▸ **Task item**: Exactly as they appear below, repeat the lines from the one with "camera: 30 degrees left, 5 degrees up" through the one with "(207, 158) = (242, 199): brown", and no others.

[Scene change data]

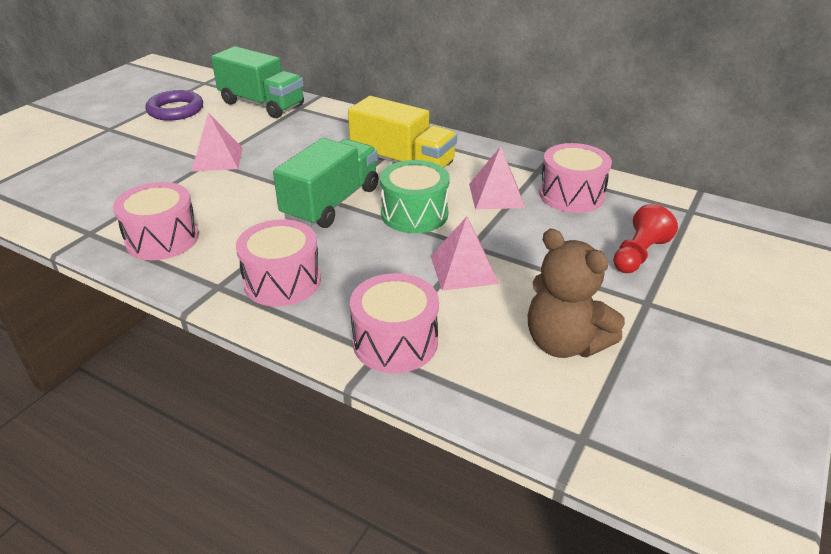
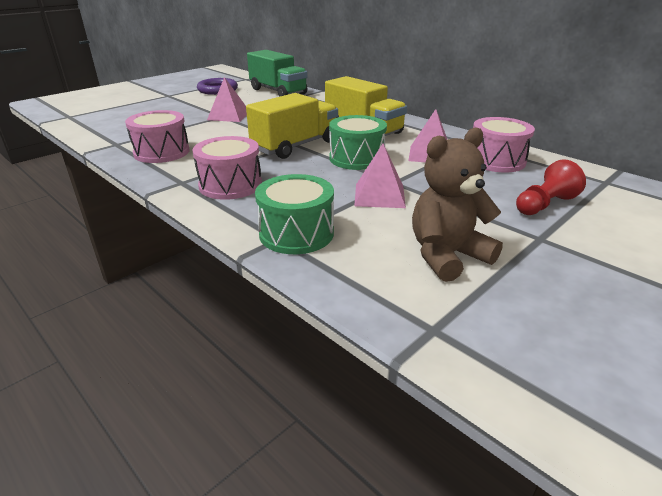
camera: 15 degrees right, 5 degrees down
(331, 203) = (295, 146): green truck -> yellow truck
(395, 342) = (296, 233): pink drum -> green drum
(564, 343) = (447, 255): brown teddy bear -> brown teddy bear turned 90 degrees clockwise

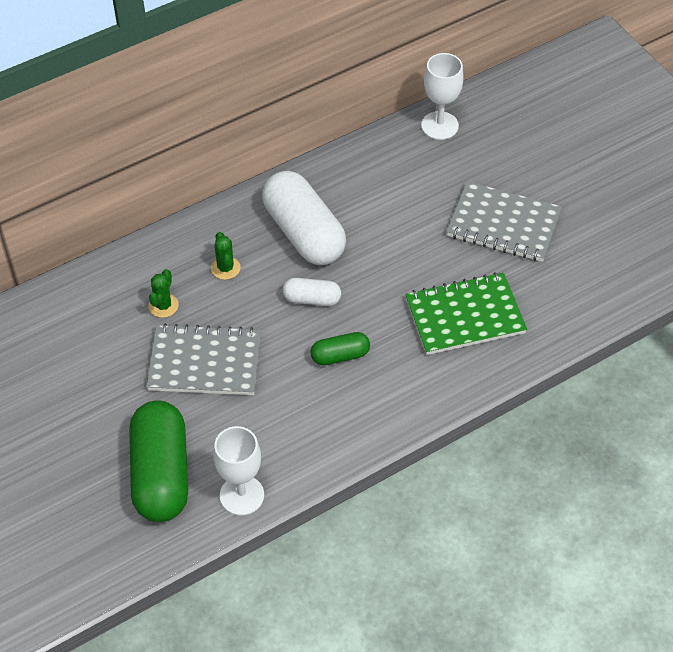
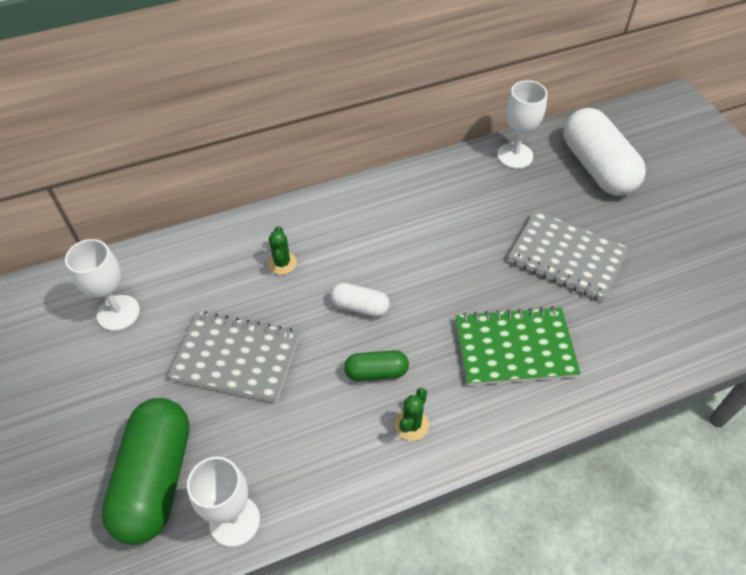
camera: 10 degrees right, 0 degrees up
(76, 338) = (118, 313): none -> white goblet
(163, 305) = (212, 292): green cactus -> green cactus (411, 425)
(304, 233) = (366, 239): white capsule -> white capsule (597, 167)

---

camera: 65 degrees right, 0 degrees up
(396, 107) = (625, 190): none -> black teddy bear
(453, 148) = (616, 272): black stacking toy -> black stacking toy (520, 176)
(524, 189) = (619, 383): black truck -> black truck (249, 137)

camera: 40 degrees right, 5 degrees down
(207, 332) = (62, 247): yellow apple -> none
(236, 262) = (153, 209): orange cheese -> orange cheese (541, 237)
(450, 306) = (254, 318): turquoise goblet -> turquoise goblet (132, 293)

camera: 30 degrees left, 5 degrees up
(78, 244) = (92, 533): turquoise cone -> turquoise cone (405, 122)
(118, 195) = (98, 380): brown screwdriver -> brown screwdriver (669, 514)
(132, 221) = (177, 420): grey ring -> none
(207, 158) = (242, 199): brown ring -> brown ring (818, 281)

▸ **Exercise answer**:
camera: 30 degrees left, 5 degrees up
(78, 244) = (92, 533): turquoise cone -> turquoise cone (405, 122)
(118, 195) = (98, 380): brown screwdriver -> brown screwdriver (669, 514)
(132, 221) = (177, 420): grey ring -> none
(207, 158) = (242, 199): brown ring -> brown ring (818, 281)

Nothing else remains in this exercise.